──────── RECORD SET

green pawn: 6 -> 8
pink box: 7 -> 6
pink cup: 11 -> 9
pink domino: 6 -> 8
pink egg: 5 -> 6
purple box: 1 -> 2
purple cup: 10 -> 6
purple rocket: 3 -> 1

────────────────
──────── RECORD SET

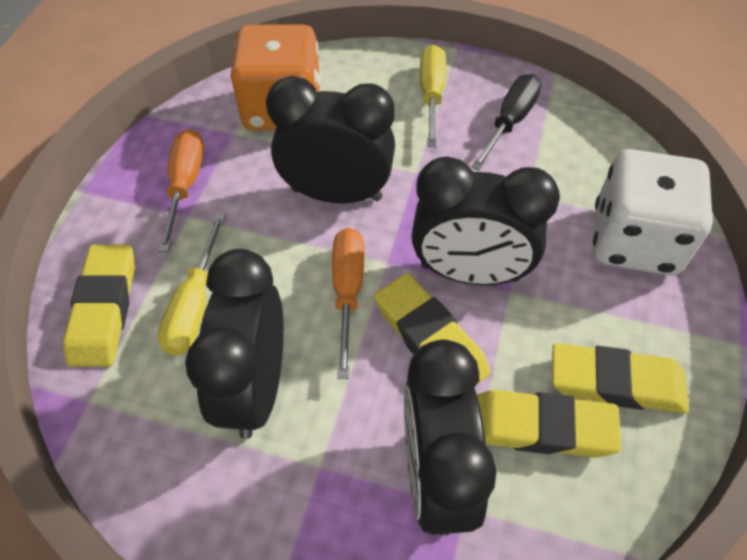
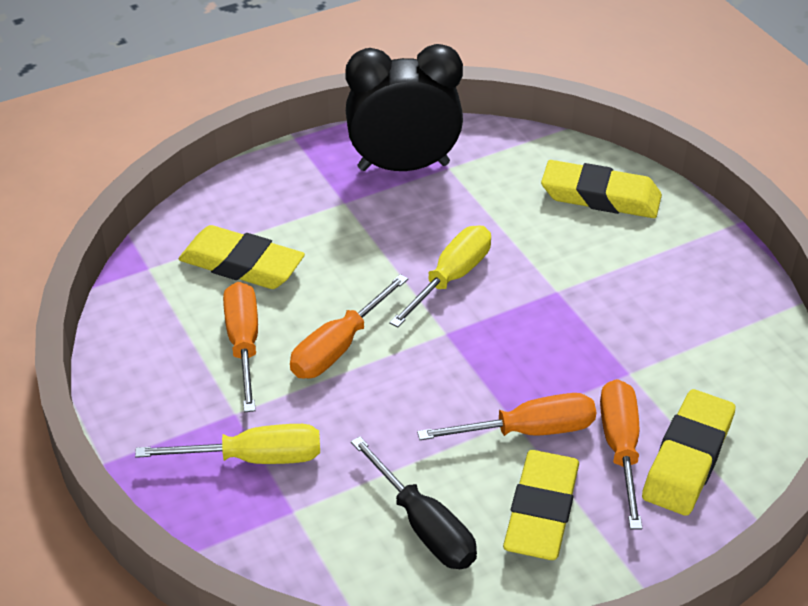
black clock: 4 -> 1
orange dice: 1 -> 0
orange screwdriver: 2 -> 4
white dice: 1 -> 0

────────────────

◆ DESCRIPTION OF THE TASK ◆
Give back the records above exactly, limited to the lines between the one holding "green pawn: 6 -> 8" and the one holding "purple rocket: 3 -> 1", inclusive.

◆ OUTPUT OF THE EXERCISE ◆
green pawn: 6 -> 8
pink box: 7 -> 6
pink cup: 11 -> 9
pink domino: 6 -> 8
pink egg: 5 -> 6
purple box: 1 -> 2
purple cup: 10 -> 6
purple rocket: 3 -> 1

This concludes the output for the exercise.